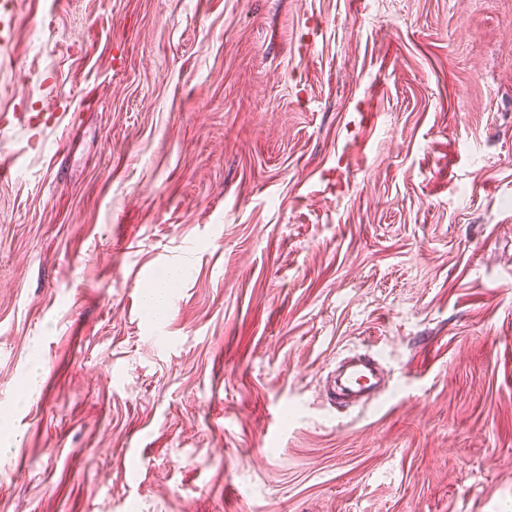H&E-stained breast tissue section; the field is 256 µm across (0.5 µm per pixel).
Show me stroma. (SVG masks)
I'll return each instance as SVG.
<instances>
[{
    "mask_svg": "<svg viewBox=\"0 0 512 512\" xmlns=\"http://www.w3.org/2000/svg\"><path fill=\"white\" fill-rule=\"evenodd\" d=\"M6 11L0 512H512V0ZM172 285V281L169 279H161L156 281L151 288H147L145 297L156 298L159 301L148 303L149 312L153 315L163 314L166 310V302L169 295V291ZM337 369L340 388L334 394L339 405H363L380 385L377 364L368 355L347 356L339 361Z\"/></svg>",
    "mask_w": 512,
    "mask_h": 512,
    "instance_id": "obj_1",
    "label": "stroma"
}]
</instances>
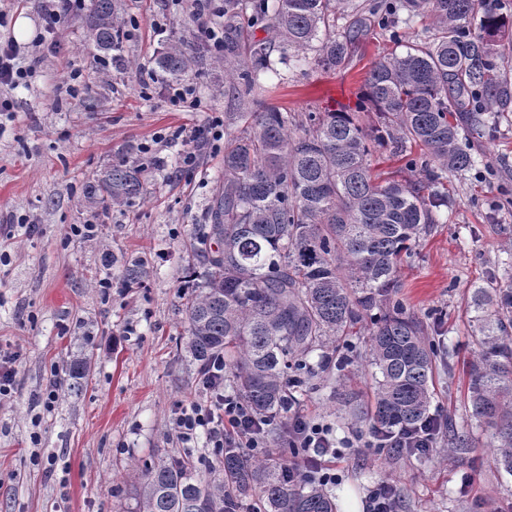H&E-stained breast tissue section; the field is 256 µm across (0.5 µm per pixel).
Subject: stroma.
Returning a JSON list of instances; mask_svg holds the SVG:
<instances>
[{
    "label": "stroma",
    "mask_w": 512,
    "mask_h": 512,
    "mask_svg": "<svg viewBox=\"0 0 512 512\" xmlns=\"http://www.w3.org/2000/svg\"><path fill=\"white\" fill-rule=\"evenodd\" d=\"M131 32L117 61L97 67L85 48L84 13L71 14L43 48L45 23L38 0H0L10 36L24 17L34 35L17 60L28 69L17 88H0L13 108L0 114V352L15 354L10 396L0 399V512H125V488L143 461L191 458L208 475L216 456L204 431L182 441L175 422L182 409L211 401L198 367L185 351L180 311L187 267L205 223L215 182L224 169V144L202 145L197 163L181 164L172 131L208 132L240 105L224 79L218 55L197 37L198 21L185 0H116ZM259 0H240L220 24L237 43L239 58L269 38ZM165 26L155 34L152 23ZM183 40L203 63L181 77L197 105L175 107L163 95L171 79L152 57ZM384 31L353 50L343 68L325 71L307 51L288 63L273 61L257 96L292 113L352 110L372 64L398 52ZM99 68L100 79L70 96V71ZM493 135L468 137L477 160L469 172L448 173L451 207L438 211L415 256L400 270L398 299L431 326L451 371L435 378L430 412L461 422L474 448L451 454L440 432L424 458L398 457L382 448L359 413L374 398L375 369L367 336L350 337L342 370L306 378L298 412L324 425L347 456L327 490L337 512H367L380 483L397 488L401 512H512V475L494 463L493 431L465 421L467 364L474 351L466 308L477 288L512 270V96L496 115ZM141 166L146 193L135 203L101 210L85 197L93 175L111 165ZM493 168L495 181L483 176ZM90 224V235L77 227ZM144 261L143 287L122 281L125 261ZM84 378L69 375L73 361ZM58 381V398L41 396Z\"/></svg>",
    "instance_id": "obj_1"
}]
</instances>
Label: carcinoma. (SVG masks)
I'll return each mask as SVG.
<instances>
[{
	"mask_svg": "<svg viewBox=\"0 0 512 512\" xmlns=\"http://www.w3.org/2000/svg\"><path fill=\"white\" fill-rule=\"evenodd\" d=\"M344 2L276 0L270 41L253 47L245 67L236 60L237 44L224 43V72L239 81L240 103L252 102L273 48L282 61L313 48L318 66L336 70L374 29L398 37L402 8L431 13L436 30L367 73L364 99L382 118L371 134L349 112L296 116L262 106L233 113L249 123L224 137V180L208 208L206 247L189 267L200 283L183 304L186 348L202 372L224 360L238 398L269 423L297 404L298 375L311 371L310 353L367 326L371 365L380 374L370 430L415 433L438 427L430 414L438 348L423 320L396 299L399 269L435 223L433 210L448 206L443 173L476 167L462 134L495 129L486 112L507 96L506 73L495 58L512 47L502 44L512 14L493 0H373L351 15L342 38H333L329 30ZM85 26L95 59L104 63L122 49L113 0H91ZM155 63L178 78L192 57L178 40ZM290 126L302 135L291 137ZM415 146L422 150L417 159ZM378 147L420 166L424 179L378 180L371 168ZM142 172L116 164L89 181L85 195L105 211L128 206L144 195ZM147 277L143 261L125 263L126 285L140 286ZM472 303L470 417L495 429L494 461L512 475V281L476 289ZM219 463L223 475L205 479L180 457L144 462L126 491L127 512H241L251 498L254 512H336L318 482L288 480L286 462L257 461L229 446Z\"/></svg>",
	"mask_w": 512,
	"mask_h": 512,
	"instance_id": "obj_1",
	"label": "carcinoma"
}]
</instances>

****************************************

# Problem
Your copy should repeat each entry above exactly but contain no pictures.

# Result
H&E-stained breast tissue section; the field is 256 µm across (0.5 µm per pixel).
Show me stroma. (SVG masks)
I'll return each instance as SVG.
<instances>
[{
    "mask_svg": "<svg viewBox=\"0 0 512 512\" xmlns=\"http://www.w3.org/2000/svg\"><path fill=\"white\" fill-rule=\"evenodd\" d=\"M6 11L0 512H512V0ZM172 285V281L169 279H161L156 281L151 288H147L145 297L156 298L159 301L148 303L149 312L153 315L163 314L166 310V302L169 295V291ZM337 369L340 388L334 394L339 405H363L380 385L377 364L368 355L347 356L339 361Z\"/></svg>",
    "mask_w": 512,
    "mask_h": 512,
    "instance_id": "obj_1",
    "label": "stroma"
}]
</instances>
H&E-stained breast tissue section; the field is 256 µm across (0.5 µm per pixel).
Subject: stroma.
Returning a JSON list of instances; mask_svg holds the SVG:
<instances>
[{
    "label": "stroma",
    "mask_w": 512,
    "mask_h": 512,
    "mask_svg": "<svg viewBox=\"0 0 512 512\" xmlns=\"http://www.w3.org/2000/svg\"><path fill=\"white\" fill-rule=\"evenodd\" d=\"M131 32L117 61L97 67L85 48L84 13L71 14L43 48L45 23L38 0H0L10 36L24 17L34 35L17 60L28 69L17 88H0L13 108L0 114V352L15 354L10 396L0 399V512H125V488L143 461L191 458L208 475L216 456L204 431L182 441L175 422L182 409L211 401L198 367L185 351L180 311L187 267L205 223L215 182L224 169V144L202 145L197 163L181 164L172 131L208 132L240 105L224 79L218 55L197 37L198 21L185 0H116ZM259 0H240L220 24L237 43L239 58L269 38ZM165 26L155 34L152 23ZM183 40L203 63L181 77L197 105L175 107L163 95L171 79L152 57ZM384 31L353 50L343 68L325 71L307 51L288 63L273 61L257 96L292 113L352 110L372 64L398 52ZM99 68L100 79L70 96V71ZM493 135L468 137L477 160L469 172L448 173L451 207L438 211L415 256L400 270L398 299L431 326L451 371L435 378L430 412L461 422L474 448L451 454L440 432L424 458L398 457L382 448L359 413L374 398L375 369L367 336L350 337L342 370L306 378L298 412L324 425L347 456L327 490L337 512H367L380 483L397 488L401 512H512V475L494 463L493 431L465 421L467 364L474 351L466 308L477 288L512 270V96L496 115ZM141 166L146 193L135 203L101 210L85 197L93 175L111 165ZM493 168L495 181L483 176ZM90 224V235L77 227ZM144 261L143 287L122 281L125 261ZM84 378L69 375L73 361ZM58 381V398L41 396Z\"/></svg>",
    "instance_id": "obj_1"
}]
</instances>
Label: carcinoma. (SVG masks)
I'll return each mask as SVG.
<instances>
[{
	"mask_svg": "<svg viewBox=\"0 0 512 512\" xmlns=\"http://www.w3.org/2000/svg\"><path fill=\"white\" fill-rule=\"evenodd\" d=\"M344 2L276 0L270 41L253 47L245 67L236 60L237 44L224 43V72L239 81L240 103L252 102L273 48L282 61L313 48L318 66L336 70L374 29L398 37L402 8L431 13L436 30L367 73L364 99L382 118L371 134L349 112L296 116L262 106L233 113L249 123L224 137V180L208 208L206 247L189 267L200 283L183 304L186 348L202 372L224 360L238 398L269 423L297 404L298 375L311 371L310 353L367 326L371 365L380 374L370 430L415 433L438 427L430 414L438 348L423 320L396 299L399 269L435 223L433 210L448 206L443 173L476 167L462 134L495 129L486 112L507 96L506 73L495 58L512 47L502 44L512 14L493 0H373L351 15L342 38H333L329 30ZM85 26L95 59L104 63L122 49L113 0H91ZM155 63L178 78L192 57L178 40ZM290 126L302 135L291 137ZM415 146L422 150L417 159ZM378 147L420 166L424 179L378 180L371 168ZM142 172L116 164L89 181L85 195L105 211L128 206L144 195ZM147 277L143 261L125 263L126 285L140 286ZM472 303L470 417L495 429L494 461L512 475V281L476 289ZM219 463L223 475L205 479L180 457L144 462L126 491L127 512H241L251 498L254 512H336L318 482L288 480L286 462L257 461L229 446Z\"/></svg>",
	"mask_w": 512,
	"mask_h": 512,
	"instance_id": "obj_1",
	"label": "carcinoma"
}]
</instances>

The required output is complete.